** What is expected **
Transcribe, without any alteration, only the lines that begin at the line containing "(362, 163) = (404, 236): yellow" and run to the last line below.

Spatial reasoning data
Segment Open
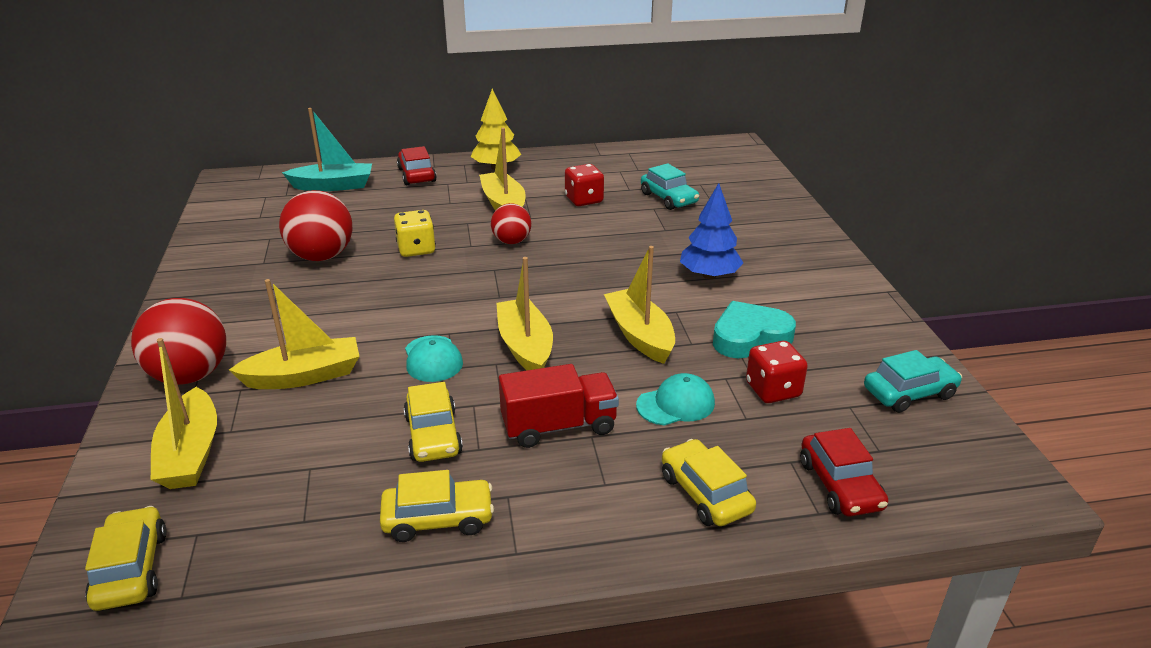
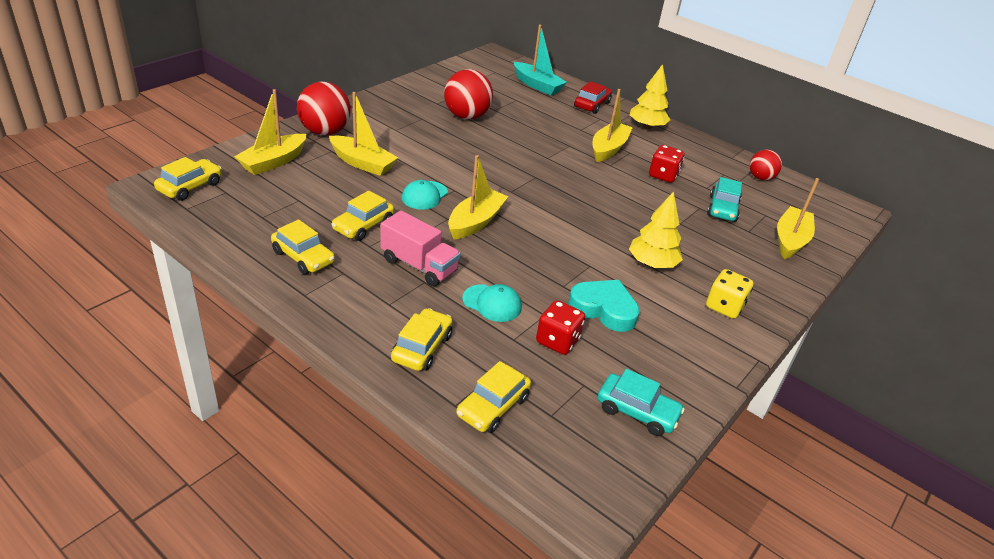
camera: 45 degrees right, 5 degrees up
(416, 249) = (516, 141): yellow dice -> yellow dice (724, 306)
(511, 241) = (573, 170): red ball -> red ball (760, 178)
(559, 426) = (419, 266): red truck -> pink truck
(640, 335) = (543, 261): yellow boat -> yellow boat (790, 240)
(709, 275) = (652, 264): blue tree -> yellow tree
(840, 485) = (493, 406): red car -> yellow car

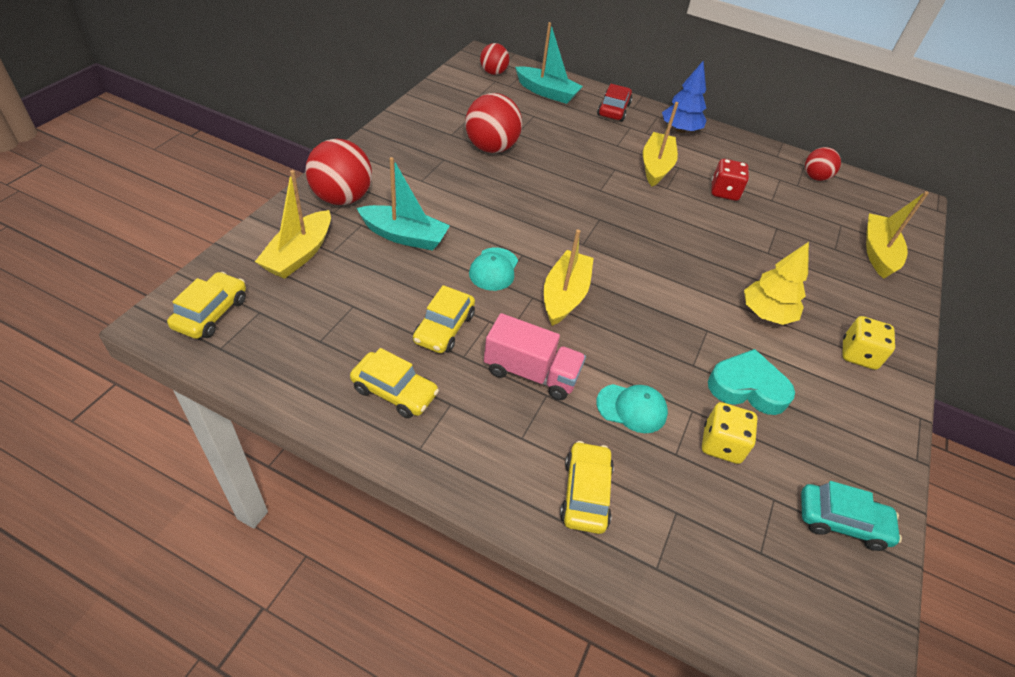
camera: 15 degrees left, 10 degrees up
(362, 163) = (404, 236): yellow boat -> turquoise boat
(493, 406) = (697, 558): yellow car -> none
(496, 66) = (493, 73): none -> red ball
(557, 341) = (721, 444): red dice -> yellow dice
(646, 126) = (680, 130): yellow tree -> blue tree
(722, 209) = (799, 225): turquoise car -> none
Segment Closed
** Written answer **
(362, 163) = (404, 236): yellow boat -> turquoise boat
(493, 406) = (697, 558): yellow car -> none
(496, 66) = (493, 73): none -> red ball
(557, 341) = (721, 444): red dice -> yellow dice
(646, 126) = (680, 130): yellow tree -> blue tree
(722, 209) = (799, 225): turquoise car -> none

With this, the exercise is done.